**WHAT TO DO:**
In the material below, find the line that contains "orange L-shape: (317, 51)" and the line that contains "cyan star: (582, 168)", then write out exactly those two lines and everything between them.

-- STORED DATA follows --

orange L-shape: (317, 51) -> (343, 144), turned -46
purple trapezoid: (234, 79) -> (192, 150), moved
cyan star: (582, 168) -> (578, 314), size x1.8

-- STORED DATA concluded --
-- STORED DATA follows --

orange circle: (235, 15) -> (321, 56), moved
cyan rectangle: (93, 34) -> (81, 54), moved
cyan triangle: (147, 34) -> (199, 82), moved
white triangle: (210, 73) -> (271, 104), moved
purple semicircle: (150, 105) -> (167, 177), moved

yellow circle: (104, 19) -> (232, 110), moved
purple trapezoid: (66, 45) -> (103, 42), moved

-- STORED DATA concluded --

**RESULT:**
orange L-shape: (317, 51) -> (343, 144), turned -46
purple trapezoid: (234, 79) -> (192, 150), moved
cyan star: (582, 168) -> (578, 314), size x1.8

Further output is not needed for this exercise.